• _Supplied records_:
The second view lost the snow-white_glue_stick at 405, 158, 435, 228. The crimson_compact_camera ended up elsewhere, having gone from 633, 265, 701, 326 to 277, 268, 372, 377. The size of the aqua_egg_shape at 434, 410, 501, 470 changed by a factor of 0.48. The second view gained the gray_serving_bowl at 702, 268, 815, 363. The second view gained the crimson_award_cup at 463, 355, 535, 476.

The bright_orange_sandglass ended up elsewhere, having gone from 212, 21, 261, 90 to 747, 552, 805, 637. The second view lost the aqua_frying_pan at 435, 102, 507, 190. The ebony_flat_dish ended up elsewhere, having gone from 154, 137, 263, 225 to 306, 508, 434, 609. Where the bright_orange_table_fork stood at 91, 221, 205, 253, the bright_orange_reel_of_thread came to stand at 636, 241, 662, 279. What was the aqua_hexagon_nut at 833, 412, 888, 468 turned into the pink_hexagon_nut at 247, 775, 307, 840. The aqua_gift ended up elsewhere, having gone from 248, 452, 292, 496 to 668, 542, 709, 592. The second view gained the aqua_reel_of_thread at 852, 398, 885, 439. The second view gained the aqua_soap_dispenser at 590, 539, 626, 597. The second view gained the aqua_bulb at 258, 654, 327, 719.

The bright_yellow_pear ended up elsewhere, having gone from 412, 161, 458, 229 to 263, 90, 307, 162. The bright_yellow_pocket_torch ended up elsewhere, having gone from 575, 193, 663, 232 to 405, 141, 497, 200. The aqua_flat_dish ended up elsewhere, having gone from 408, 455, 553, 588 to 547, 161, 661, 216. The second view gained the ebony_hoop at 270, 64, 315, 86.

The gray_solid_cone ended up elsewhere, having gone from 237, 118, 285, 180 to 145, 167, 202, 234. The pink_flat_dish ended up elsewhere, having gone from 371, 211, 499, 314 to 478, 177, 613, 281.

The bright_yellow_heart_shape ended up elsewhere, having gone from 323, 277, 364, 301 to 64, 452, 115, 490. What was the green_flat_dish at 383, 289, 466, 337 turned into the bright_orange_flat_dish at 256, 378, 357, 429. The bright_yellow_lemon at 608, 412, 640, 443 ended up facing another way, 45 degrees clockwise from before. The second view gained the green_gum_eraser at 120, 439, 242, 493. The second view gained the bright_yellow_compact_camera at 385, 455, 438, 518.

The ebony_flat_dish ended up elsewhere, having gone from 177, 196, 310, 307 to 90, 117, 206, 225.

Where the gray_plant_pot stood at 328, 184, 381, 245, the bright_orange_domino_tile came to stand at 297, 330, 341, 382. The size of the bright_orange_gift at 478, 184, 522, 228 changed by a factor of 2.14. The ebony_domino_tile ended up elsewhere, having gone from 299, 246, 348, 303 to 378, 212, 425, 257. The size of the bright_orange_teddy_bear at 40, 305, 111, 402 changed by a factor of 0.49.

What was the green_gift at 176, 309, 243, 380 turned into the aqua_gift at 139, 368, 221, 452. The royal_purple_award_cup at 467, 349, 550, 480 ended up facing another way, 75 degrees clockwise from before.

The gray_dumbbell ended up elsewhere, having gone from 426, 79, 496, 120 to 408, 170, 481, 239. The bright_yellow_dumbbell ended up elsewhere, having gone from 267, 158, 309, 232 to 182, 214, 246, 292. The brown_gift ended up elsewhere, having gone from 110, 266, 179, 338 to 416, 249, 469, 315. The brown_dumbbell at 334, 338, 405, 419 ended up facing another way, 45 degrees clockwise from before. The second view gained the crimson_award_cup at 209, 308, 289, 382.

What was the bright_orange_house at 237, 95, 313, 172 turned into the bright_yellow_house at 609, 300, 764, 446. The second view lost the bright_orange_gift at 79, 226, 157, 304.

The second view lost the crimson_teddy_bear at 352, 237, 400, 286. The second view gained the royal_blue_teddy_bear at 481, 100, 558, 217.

• _Prompt_: All of the data above must be repeated exactly.

• _Output of the exercise_:
The second view lost the snow-white_glue_stick at 405, 158, 435, 228. The crimson_compact_camera ended up elsewhere, having gone from 633, 265, 701, 326 to 277, 268, 372, 377. The size of the aqua_egg_shape at 434, 410, 501, 470 changed by a factor of 0.48. The second view gained the gray_serving_bowl at 702, 268, 815, 363. The second view gained the crimson_award_cup at 463, 355, 535, 476.

The bright_orange_sandglass ended up elsewhere, having gone from 212, 21, 261, 90 to 747, 552, 805, 637. The second view lost the aqua_frying_pan at 435, 102, 507, 190. The ebony_flat_dish ended up elsewhere, having gone from 154, 137, 263, 225 to 306, 508, 434, 609. Where the bright_orange_table_fork stood at 91, 221, 205, 253, the bright_orange_reel_of_thread came to stand at 636, 241, 662, 279. What was the aqua_hexagon_nut at 833, 412, 888, 468 turned into the pink_hexagon_nut at 247, 775, 307, 840. The aqua_gift ended up elsewhere, having gone from 248, 452, 292, 496 to 668, 542, 709, 592. The second view gained the aqua_reel_of_thread at 852, 398, 885, 439. The second view gained the aqua_soap_dispenser at 590, 539, 626, 597. The second view gained the aqua_bulb at 258, 654, 327, 719.

The bright_yellow_pear ended up elsewhere, having gone from 412, 161, 458, 229 to 263, 90, 307, 162. The bright_yellow_pocket_torch ended up elsewhere, having gone from 575, 193, 663, 232 to 405, 141, 497, 200. The aqua_flat_dish ended up elsewhere, having gone from 408, 455, 553, 588 to 547, 161, 661, 216. The second view gained the ebony_hoop at 270, 64, 315, 86.

The gray_solid_cone ended up elsewhere, having gone from 237, 118, 285, 180 to 145, 167, 202, 234. The pink_flat_dish ended up elsewhere, having gone from 371, 211, 499, 314 to 478, 177, 613, 281.

The bright_yellow_heart_shape ended up elsewhere, having gone from 323, 277, 364, 301 to 64, 452, 115, 490. What was the green_flat_dish at 383, 289, 466, 337 turned into the bright_orange_flat_dish at 256, 378, 357, 429. The bright_yellow_lemon at 608, 412, 640, 443 ended up facing another way, 45 degrees clockwise from before. The second view gained the green_gum_eraser at 120, 439, 242, 493. The second view gained the bright_yellow_compact_camera at 385, 455, 438, 518.

The ebony_flat_dish ended up elsewhere, having gone from 177, 196, 310, 307 to 90, 117, 206, 225.

Where the gray_plant_pot stood at 328, 184, 381, 245, the bright_orange_domino_tile came to stand at 297, 330, 341, 382. The size of the bright_orange_gift at 478, 184, 522, 228 changed by a factor of 2.14. The ebony_domino_tile ended up elsewhere, having gone from 299, 246, 348, 303 to 378, 212, 425, 257. The size of the bright_orange_teddy_bear at 40, 305, 111, 402 changed by a factor of 0.49.

What was the green_gift at 176, 309, 243, 380 turned into the aqua_gift at 139, 368, 221, 452. The royal_purple_award_cup at 467, 349, 550, 480 ended up facing another way, 75 degrees clockwise from before.

The gray_dumbbell ended up elsewhere, having gone from 426, 79, 496, 120 to 408, 170, 481, 239. The bright_yellow_dumbbell ended up elsewhere, having gone from 267, 158, 309, 232 to 182, 214, 246, 292. The brown_gift ended up elsewhere, having gone from 110, 266, 179, 338 to 416, 249, 469, 315. The brown_dumbbell at 334, 338, 405, 419 ended up facing another way, 45 degrees clockwise from before. The second view gained the crimson_award_cup at 209, 308, 289, 382.

What was the bright_orange_house at 237, 95, 313, 172 turned into the bright_yellow_house at 609, 300, 764, 446. The second view lost the bright_orange_gift at 79, 226, 157, 304.

The second view lost the crimson_teddy_bear at 352, 237, 400, 286. The second view gained the royal_blue_teddy_bear at 481, 100, 558, 217.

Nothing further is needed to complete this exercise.